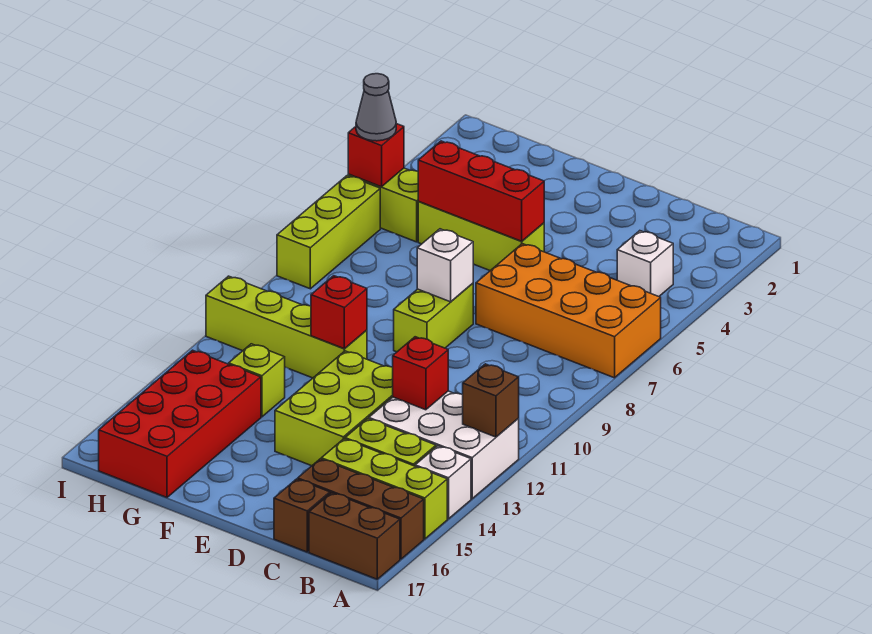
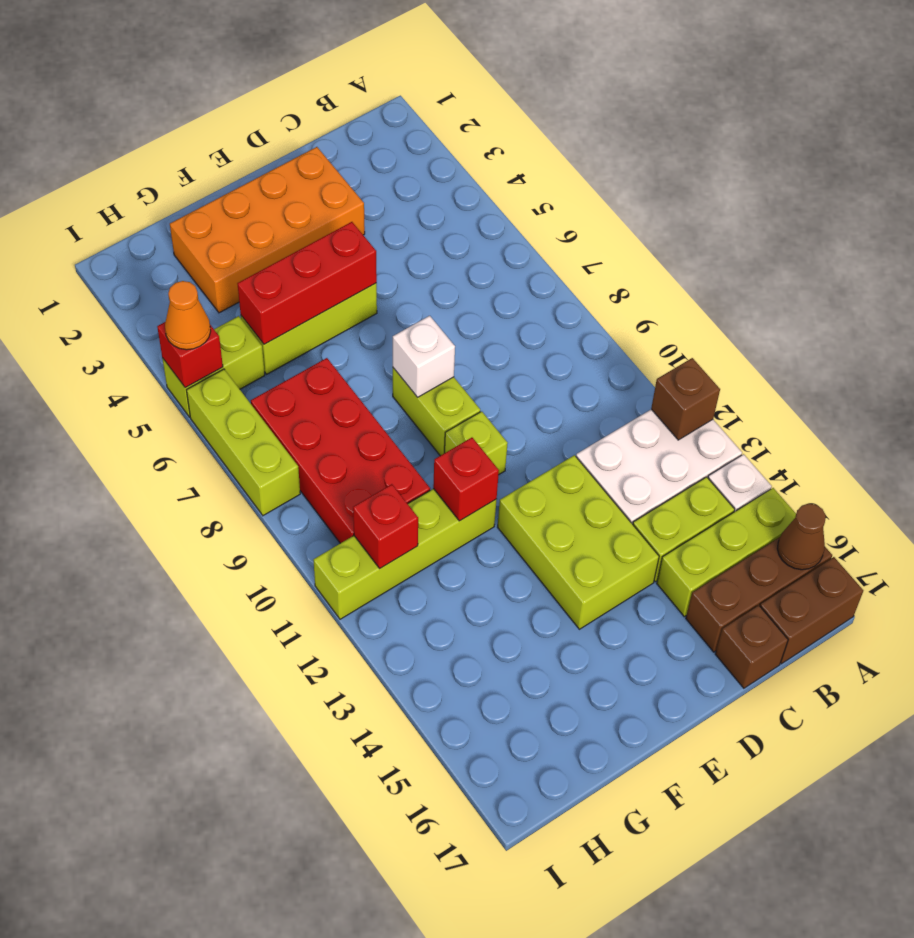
orange brick A6:D7 level 1 -> orange brick D2:G3 level 1
none -> brown cone A16 level 2
white brick B4 level 1 -> none
red brick C12 level 2 -> red brick H11 level 2
lime brick G13 level 1 -> lime brick E10 level 1
red brick G14:H17 level 1 -> red brick G7:H10 level 1
grey cone I5 level 3 -> orange cone I5 level 3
* * * * * * *
Go through the records above, find every line with the word "none", and list those lines.

## Output of the task:
none -> brown cone A16 level 2
white brick B4 level 1 -> none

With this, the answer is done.